"""

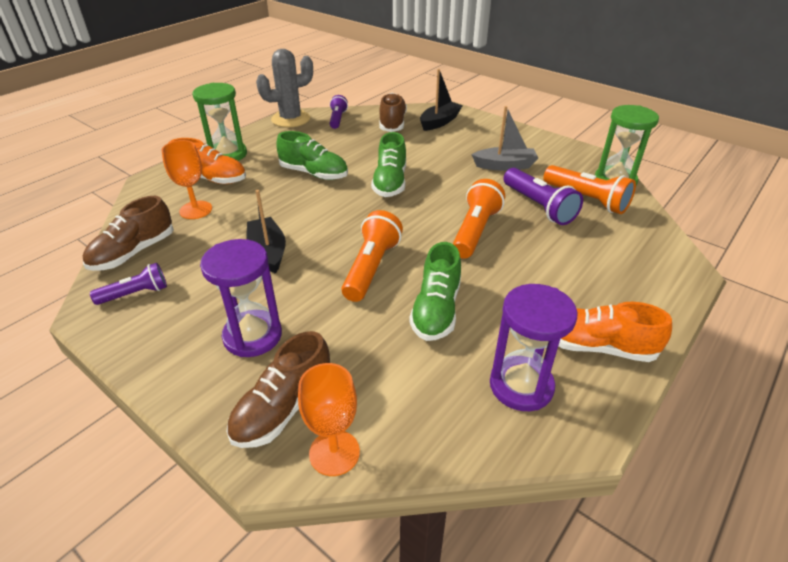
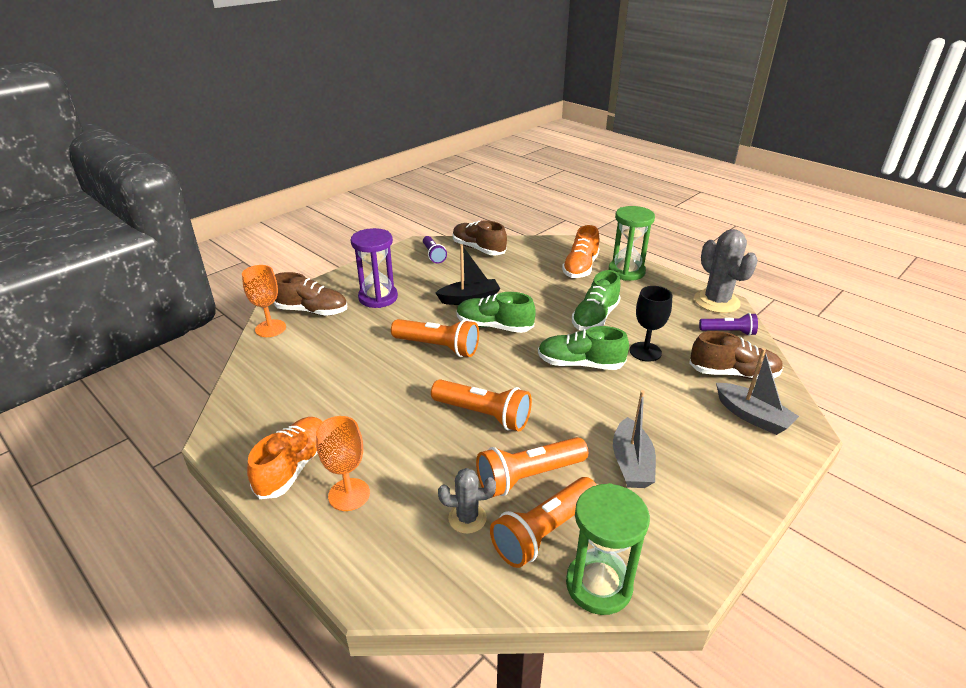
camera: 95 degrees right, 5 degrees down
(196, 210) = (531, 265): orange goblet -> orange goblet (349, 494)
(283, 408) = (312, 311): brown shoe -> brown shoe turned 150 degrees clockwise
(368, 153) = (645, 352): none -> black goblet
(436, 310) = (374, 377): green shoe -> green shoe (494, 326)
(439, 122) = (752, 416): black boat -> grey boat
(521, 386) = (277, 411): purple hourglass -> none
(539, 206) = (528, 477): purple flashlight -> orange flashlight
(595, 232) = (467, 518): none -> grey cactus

"""

PROBLEM —
Using the entries above, give the number of lines that carry the string "goblet", without anything else.

OUTPUT BELOW —
2